:: What to work on ::
When you reach the entries below, transcribe each one exactly as it stands.

:: Listed records ::
++++++++

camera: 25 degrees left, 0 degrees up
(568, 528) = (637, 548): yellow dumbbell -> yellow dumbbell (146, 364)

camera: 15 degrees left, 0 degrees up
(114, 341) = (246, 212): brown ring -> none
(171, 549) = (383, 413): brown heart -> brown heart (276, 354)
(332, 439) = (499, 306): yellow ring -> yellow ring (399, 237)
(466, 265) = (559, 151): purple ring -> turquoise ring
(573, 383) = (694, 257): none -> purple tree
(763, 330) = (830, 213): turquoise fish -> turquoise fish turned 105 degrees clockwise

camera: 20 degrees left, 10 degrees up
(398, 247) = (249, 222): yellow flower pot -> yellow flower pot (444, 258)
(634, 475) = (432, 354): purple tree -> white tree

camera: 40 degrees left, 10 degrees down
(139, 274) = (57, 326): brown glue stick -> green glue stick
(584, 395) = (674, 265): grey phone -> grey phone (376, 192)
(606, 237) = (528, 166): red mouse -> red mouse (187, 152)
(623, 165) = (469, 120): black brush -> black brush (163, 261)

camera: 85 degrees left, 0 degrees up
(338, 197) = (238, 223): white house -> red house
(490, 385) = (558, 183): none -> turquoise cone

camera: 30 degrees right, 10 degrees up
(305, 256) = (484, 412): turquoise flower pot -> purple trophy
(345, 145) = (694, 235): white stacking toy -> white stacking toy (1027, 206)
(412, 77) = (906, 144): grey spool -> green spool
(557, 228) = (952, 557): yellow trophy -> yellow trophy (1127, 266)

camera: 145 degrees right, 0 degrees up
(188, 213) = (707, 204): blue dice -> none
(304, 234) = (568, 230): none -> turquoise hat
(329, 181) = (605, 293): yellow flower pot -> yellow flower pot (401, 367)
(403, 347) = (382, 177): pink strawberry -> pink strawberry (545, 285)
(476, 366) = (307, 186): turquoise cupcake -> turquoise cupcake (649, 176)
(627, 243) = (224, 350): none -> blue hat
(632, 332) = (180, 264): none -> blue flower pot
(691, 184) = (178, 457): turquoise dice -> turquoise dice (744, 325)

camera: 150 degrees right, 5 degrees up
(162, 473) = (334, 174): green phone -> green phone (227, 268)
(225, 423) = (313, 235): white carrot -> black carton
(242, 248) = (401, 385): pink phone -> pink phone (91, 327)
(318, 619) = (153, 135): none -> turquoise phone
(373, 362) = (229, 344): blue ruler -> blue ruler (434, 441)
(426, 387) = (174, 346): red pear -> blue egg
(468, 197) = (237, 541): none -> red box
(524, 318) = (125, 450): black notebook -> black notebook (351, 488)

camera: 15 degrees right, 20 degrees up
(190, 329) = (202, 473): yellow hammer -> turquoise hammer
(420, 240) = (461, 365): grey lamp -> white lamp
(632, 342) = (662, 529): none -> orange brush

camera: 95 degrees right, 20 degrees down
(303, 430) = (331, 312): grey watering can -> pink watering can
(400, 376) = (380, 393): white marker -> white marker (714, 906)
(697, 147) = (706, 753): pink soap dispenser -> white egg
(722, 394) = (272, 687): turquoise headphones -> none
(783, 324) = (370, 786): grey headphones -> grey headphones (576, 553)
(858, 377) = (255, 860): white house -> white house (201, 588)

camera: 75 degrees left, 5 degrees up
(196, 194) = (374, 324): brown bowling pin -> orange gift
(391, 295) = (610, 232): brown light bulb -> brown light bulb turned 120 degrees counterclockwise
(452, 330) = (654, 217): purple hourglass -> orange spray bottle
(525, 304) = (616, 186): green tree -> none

++++++++

:: Response ::
camera: 25 degrees left, 0 degrees up
(568, 528) = (637, 548): yellow dumbbell -> yellow dumbbell (146, 364)

camera: 15 degrees left, 0 degrees up
(114, 341) = (246, 212): brown ring -> none
(171, 549) = (383, 413): brown heart -> brown heart (276, 354)
(332, 439) = (499, 306): yellow ring -> yellow ring (399, 237)
(466, 265) = (559, 151): purple ring -> turquoise ring
(573, 383) = (694, 257): none -> purple tree
(763, 330) = (830, 213): turquoise fish -> turquoise fish turned 105 degrees clockwise

camera: 20 degrees left, 10 degrees up
(398, 247) = (249, 222): yellow flower pot -> yellow flower pot (444, 258)
(634, 475) = (432, 354): purple tree -> white tree

camera: 40 degrees left, 10 degrees down
(139, 274) = (57, 326): brown glue stick -> green glue stick
(584, 395) = (674, 265): grey phone -> grey phone (376, 192)
(606, 237) = (528, 166): red mouse -> red mouse (187, 152)
(623, 165) = (469, 120): black brush -> black brush (163, 261)

camera: 85 degrees left, 0 degrees up
(338, 197) = (238, 223): white house -> red house
(490, 385) = (558, 183): none -> turquoise cone

camera: 30 degrees right, 10 degrees up
(305, 256) = (484, 412): turquoise flower pot -> purple trophy
(345, 145) = (694, 235): white stacking toy -> white stacking toy (1027, 206)
(412, 77) = (906, 144): grey spool -> green spool
(557, 228) = (952, 557): yellow trophy -> yellow trophy (1127, 266)

camera: 145 degrees right, 0 degrees up
(188, 213) = (707, 204): blue dice -> none
(304, 234) = (568, 230): none -> turquoise hat
(329, 181) = (605, 293): yellow flower pot -> yellow flower pot (401, 367)
(403, 347) = (382, 177): pink strawberry -> pink strawberry (545, 285)
(476, 366) = (307, 186): turquoise cupcake -> turquoise cupcake (649, 176)
(627, 243) = (224, 350): none -> blue hat
(632, 332) = (180, 264): none -> blue flower pot
(691, 184) = (178, 457): turquoise dice -> turquoise dice (744, 325)

camera: 150 degrees right, 5 degrees up
(162, 473) = (334, 174): green phone -> green phone (227, 268)
(225, 423) = (313, 235): white carrot -> black carton
(242, 248) = (401, 385): pink phone -> pink phone (91, 327)
(318, 619) = (153, 135): none -> turquoise phone
(373, 362) = (229, 344): blue ruler -> blue ruler (434, 441)
(426, 387) = (174, 346): red pear -> blue egg
(468, 197) = (237, 541): none -> red box
(524, 318) = (125, 450): black notebook -> black notebook (351, 488)

camera: 15 degrees right, 20 degrees up
(190, 329) = (202, 473): yellow hammer -> turquoise hammer
(420, 240) = (461, 365): grey lamp -> white lamp
(632, 342) = (662, 529): none -> orange brush

camera: 95 degrees right, 20 degrees down
(303, 430) = (331, 312): grey watering can -> pink watering can
(400, 376) = (380, 393): white marker -> white marker (714, 906)
(697, 147) = (706, 753): pink soap dispenser -> white egg
(722, 394) = (272, 687): turquoise headphones -> none
(783, 324) = (370, 786): grey headphones -> grey headphones (576, 553)
(858, 377) = (255, 860): white house -> white house (201, 588)

camera: 75 degrees left, 5 degrees up
(196, 194) = (374, 324): brown bowling pin -> orange gift
(391, 295) = (610, 232): brown light bulb -> brown light bulb turned 120 degrees counterclockwise
(452, 330) = (654, 217): purple hourglass -> orange spray bottle
(525, 304) = (616, 186): green tree -> none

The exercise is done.